_Instructions for the task:_
This task calls for printing every entry exactly.

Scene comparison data
*** Begin section ***

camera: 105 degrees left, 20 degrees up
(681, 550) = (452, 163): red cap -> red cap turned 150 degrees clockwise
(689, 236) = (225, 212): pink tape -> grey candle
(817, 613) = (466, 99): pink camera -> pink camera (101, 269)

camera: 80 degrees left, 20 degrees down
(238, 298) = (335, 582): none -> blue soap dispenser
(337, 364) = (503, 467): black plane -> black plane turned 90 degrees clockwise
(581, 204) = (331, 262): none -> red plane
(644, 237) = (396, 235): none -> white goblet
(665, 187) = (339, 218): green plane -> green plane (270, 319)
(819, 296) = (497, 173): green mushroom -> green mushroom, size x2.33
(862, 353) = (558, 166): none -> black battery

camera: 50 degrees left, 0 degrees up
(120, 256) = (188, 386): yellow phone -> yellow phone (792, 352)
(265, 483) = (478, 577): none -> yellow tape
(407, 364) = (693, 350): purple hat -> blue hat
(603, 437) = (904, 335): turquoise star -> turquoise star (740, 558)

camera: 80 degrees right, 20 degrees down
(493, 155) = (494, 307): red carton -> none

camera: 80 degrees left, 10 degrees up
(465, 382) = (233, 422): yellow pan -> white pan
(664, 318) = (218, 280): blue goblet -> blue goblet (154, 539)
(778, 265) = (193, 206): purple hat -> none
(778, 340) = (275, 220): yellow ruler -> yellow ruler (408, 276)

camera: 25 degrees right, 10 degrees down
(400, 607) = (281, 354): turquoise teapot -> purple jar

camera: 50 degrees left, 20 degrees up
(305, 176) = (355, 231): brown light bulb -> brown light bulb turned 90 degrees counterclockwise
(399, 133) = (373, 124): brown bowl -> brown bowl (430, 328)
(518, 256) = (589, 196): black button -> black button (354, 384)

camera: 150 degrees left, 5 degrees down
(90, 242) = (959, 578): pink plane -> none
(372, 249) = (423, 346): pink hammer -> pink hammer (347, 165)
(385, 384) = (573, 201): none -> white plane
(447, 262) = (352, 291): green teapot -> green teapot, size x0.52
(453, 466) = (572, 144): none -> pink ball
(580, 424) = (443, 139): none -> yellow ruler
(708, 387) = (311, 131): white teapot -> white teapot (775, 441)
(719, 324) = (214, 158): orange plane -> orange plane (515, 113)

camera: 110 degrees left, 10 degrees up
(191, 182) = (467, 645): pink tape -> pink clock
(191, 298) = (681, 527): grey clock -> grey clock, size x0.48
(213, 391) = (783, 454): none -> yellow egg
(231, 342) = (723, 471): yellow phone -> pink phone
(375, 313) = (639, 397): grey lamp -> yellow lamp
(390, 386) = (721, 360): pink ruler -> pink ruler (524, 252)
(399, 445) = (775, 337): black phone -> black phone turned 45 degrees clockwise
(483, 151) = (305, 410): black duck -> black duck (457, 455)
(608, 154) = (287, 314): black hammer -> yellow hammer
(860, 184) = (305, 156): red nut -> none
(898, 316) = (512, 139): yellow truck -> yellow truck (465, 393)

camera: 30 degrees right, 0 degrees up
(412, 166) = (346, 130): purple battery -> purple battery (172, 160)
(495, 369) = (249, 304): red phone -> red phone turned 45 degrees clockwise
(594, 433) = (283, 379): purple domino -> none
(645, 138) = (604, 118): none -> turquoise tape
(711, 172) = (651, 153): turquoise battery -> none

*** End section ***

_Problem solution:_
camera: 105 degrees left, 20 degrees up
(681, 550) = (452, 163): red cap -> red cap turned 150 degrees clockwise
(689, 236) = (225, 212): pink tape -> grey candle
(817, 613) = (466, 99): pink camera -> pink camera (101, 269)

camera: 80 degrees left, 20 degrees down
(238, 298) = (335, 582): none -> blue soap dispenser
(337, 364) = (503, 467): black plane -> black plane turned 90 degrees clockwise
(581, 204) = (331, 262): none -> red plane
(644, 237) = (396, 235): none -> white goblet
(665, 187) = (339, 218): green plane -> green plane (270, 319)
(819, 296) = (497, 173): green mushroom -> green mushroom, size x2.33
(862, 353) = (558, 166): none -> black battery

camera: 50 degrees left, 0 degrees up
(120, 256) = (188, 386): yellow phone -> yellow phone (792, 352)
(265, 483) = (478, 577): none -> yellow tape
(407, 364) = (693, 350): purple hat -> blue hat
(603, 437) = (904, 335): turquoise star -> turquoise star (740, 558)

camera: 80 degrees right, 20 degrees down
(493, 155) = (494, 307): red carton -> none

camera: 80 degrees left, 10 degrees up
(465, 382) = (233, 422): yellow pan -> white pan
(664, 318) = (218, 280): blue goblet -> blue goblet (154, 539)
(778, 265) = (193, 206): purple hat -> none
(778, 340) = (275, 220): yellow ruler -> yellow ruler (408, 276)

camera: 25 degrees right, 10 degrees down
(400, 607) = (281, 354): turquoise teapot -> purple jar

camera: 50 degrees left, 20 degrees up
(305, 176) = (355, 231): brown light bulb -> brown light bulb turned 90 degrees counterclockwise
(399, 133) = (373, 124): brown bowl -> brown bowl (430, 328)
(518, 256) = (589, 196): black button -> black button (354, 384)

camera: 150 degrees left, 5 degrees down
(90, 242) = (959, 578): pink plane -> none
(372, 249) = (423, 346): pink hammer -> pink hammer (347, 165)
(385, 384) = (573, 201): none -> white plane
(447, 262) = (352, 291): green teapot -> green teapot, size x0.52
(453, 466) = (572, 144): none -> pink ball
(580, 424) = (443, 139): none -> yellow ruler
(708, 387) = (311, 131): white teapot -> white teapot (775, 441)
(719, 324) = (214, 158): orange plane -> orange plane (515, 113)

camera: 110 degrees left, 10 degrees up
(191, 182) = (467, 645): pink tape -> pink clock
(191, 298) = (681, 527): grey clock -> grey clock, size x0.48
(213, 391) = (783, 454): none -> yellow egg
(231, 342) = (723, 471): yellow phone -> pink phone
(375, 313) = (639, 397): grey lamp -> yellow lamp
(390, 386) = (721, 360): pink ruler -> pink ruler (524, 252)
(399, 445) = (775, 337): black phone -> black phone turned 45 degrees clockwise
(483, 151) = (305, 410): black duck -> black duck (457, 455)
(608, 154) = (287, 314): black hammer -> yellow hammer
(860, 184) = (305, 156): red nut -> none
(898, 316) = (512, 139): yellow truck -> yellow truck (465, 393)

camera: 30 degrees right, 0 degrees up
(412, 166) = (346, 130): purple battery -> purple battery (172, 160)
(495, 369) = (249, 304): red phone -> red phone turned 45 degrees clockwise
(594, 433) = (283, 379): purple domino -> none
(645, 138) = (604, 118): none -> turquoise tape
(711, 172) = (651, 153): turquoise battery -> none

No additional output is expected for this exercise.